> Source data:
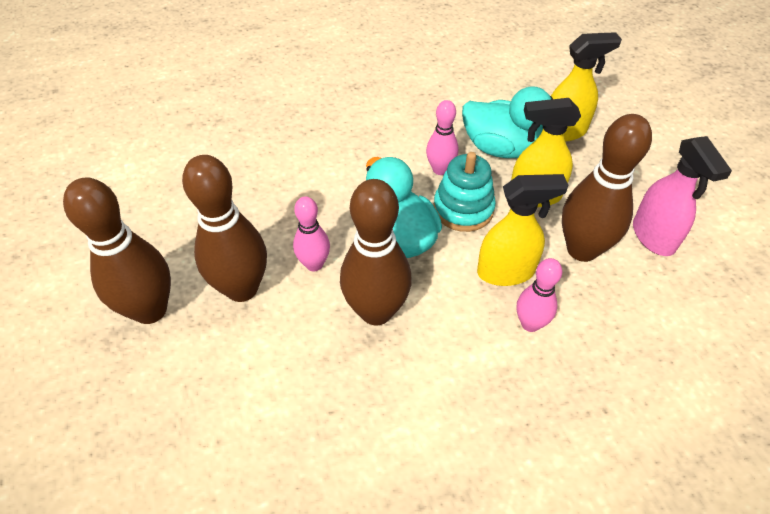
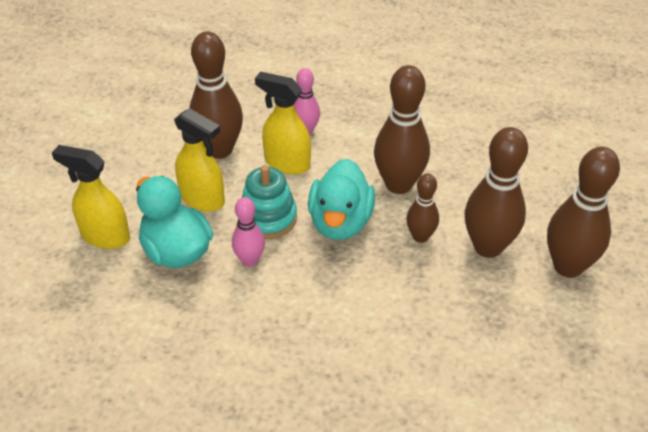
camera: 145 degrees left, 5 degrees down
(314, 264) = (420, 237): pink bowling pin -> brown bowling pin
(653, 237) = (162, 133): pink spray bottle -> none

> The problem:
Take the listing above and print it exactly, apart from the pictures.

> Answer to this exercise:
camera: 145 degrees left, 5 degrees down
(314, 264) = (420, 237): pink bowling pin -> brown bowling pin
(653, 237) = (162, 133): pink spray bottle -> none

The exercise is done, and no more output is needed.